Task description
Nothing but the lines below between the line holding "(589, 451) = (568, 309): brown" and the line holding "(696, 179) = (541, 99): orange", inclusive, should appear in the answer, each set down exactly.

Collected data entries:

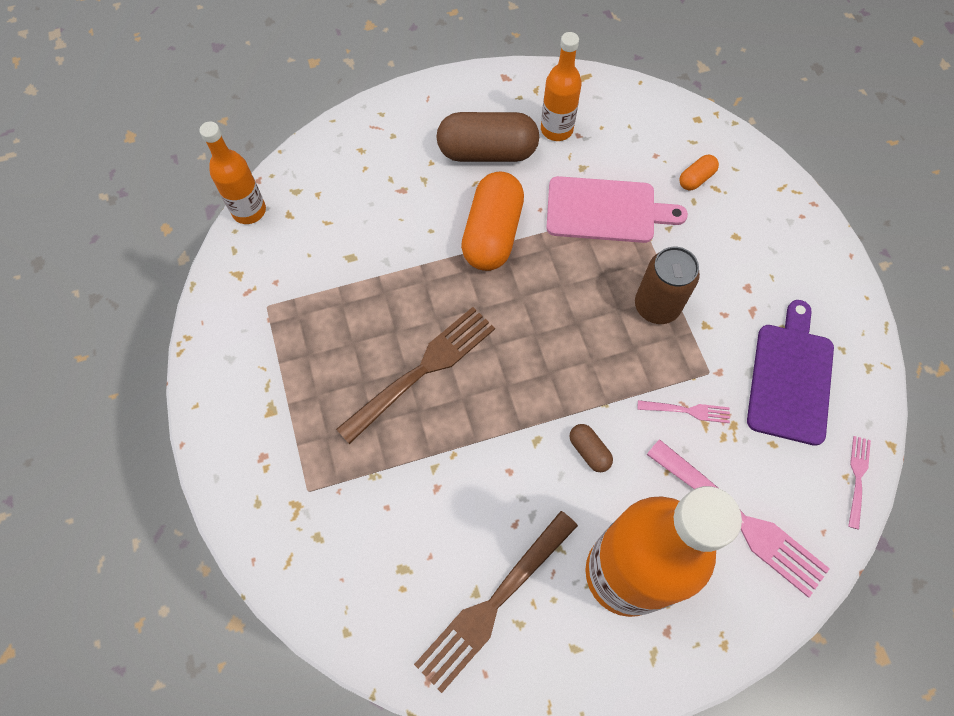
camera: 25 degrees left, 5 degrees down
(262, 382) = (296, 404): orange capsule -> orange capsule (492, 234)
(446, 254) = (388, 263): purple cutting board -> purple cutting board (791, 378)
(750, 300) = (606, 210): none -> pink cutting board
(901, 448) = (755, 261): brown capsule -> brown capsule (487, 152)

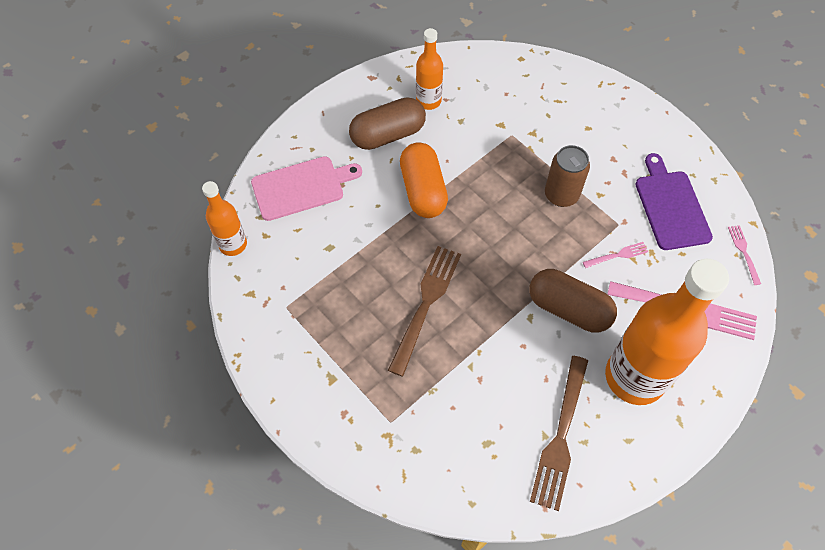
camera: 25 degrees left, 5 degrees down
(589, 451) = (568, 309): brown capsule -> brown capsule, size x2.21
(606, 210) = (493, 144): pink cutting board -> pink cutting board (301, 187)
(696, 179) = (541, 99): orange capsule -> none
* * *
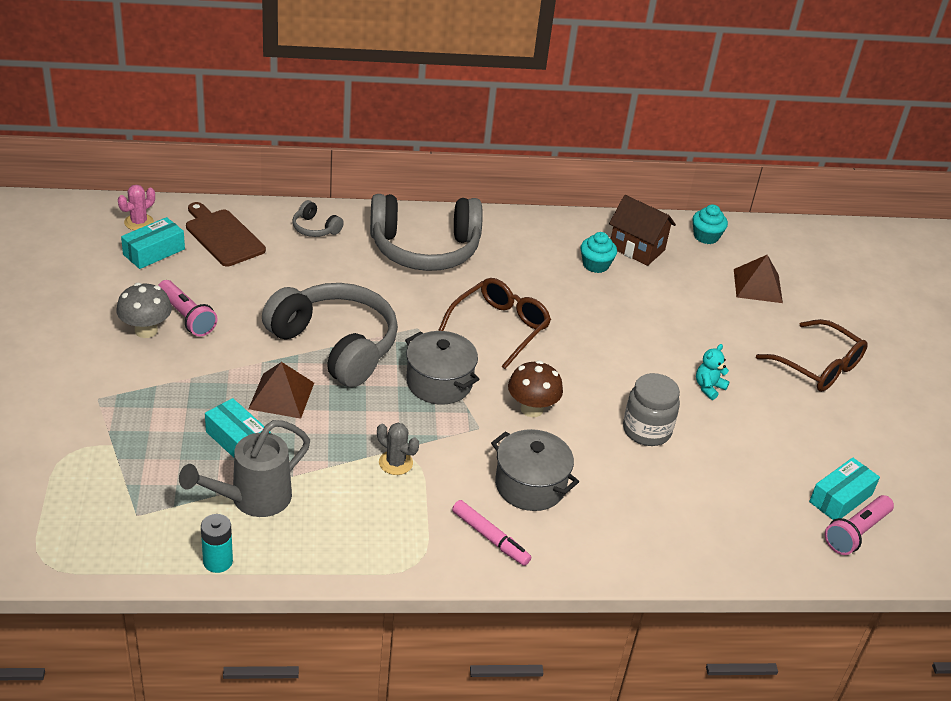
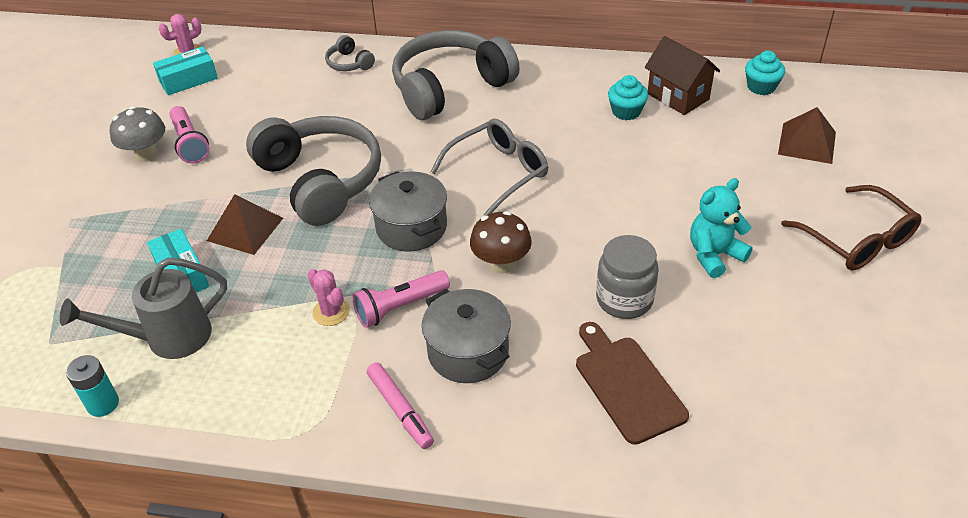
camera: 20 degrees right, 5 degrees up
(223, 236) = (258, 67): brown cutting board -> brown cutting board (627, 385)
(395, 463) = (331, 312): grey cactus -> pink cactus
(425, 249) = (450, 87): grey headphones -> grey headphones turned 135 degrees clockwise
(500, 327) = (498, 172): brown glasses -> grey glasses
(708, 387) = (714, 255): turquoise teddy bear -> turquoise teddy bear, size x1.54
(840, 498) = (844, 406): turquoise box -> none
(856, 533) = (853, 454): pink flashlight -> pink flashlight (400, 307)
--
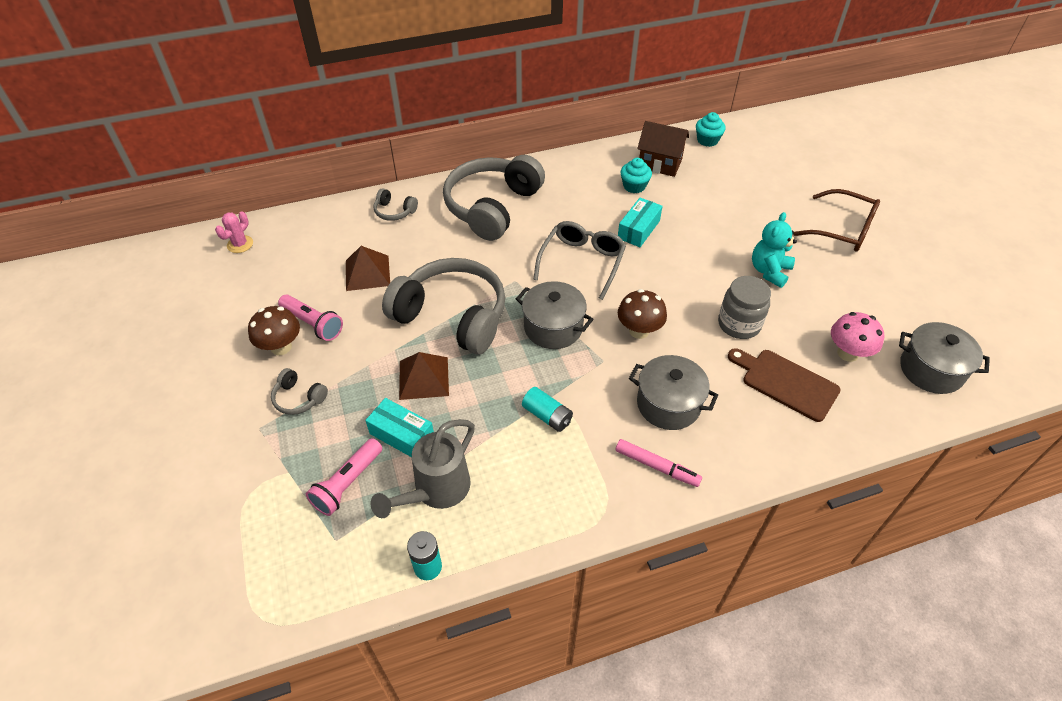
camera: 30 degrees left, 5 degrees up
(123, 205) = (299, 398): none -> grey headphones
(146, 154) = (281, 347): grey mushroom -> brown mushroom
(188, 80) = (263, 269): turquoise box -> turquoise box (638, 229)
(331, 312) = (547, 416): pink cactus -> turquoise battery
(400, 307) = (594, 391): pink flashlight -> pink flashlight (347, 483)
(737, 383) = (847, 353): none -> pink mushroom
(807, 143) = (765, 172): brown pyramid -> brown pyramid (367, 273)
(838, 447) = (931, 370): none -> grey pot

Response to this task
(589, 451) = (568, 309): brown capsule -> brown capsule, size x2.21
(606, 210) = (493, 144): pink cutting board -> pink cutting board (301, 187)
(696, 179) = (541, 99): orange capsule -> none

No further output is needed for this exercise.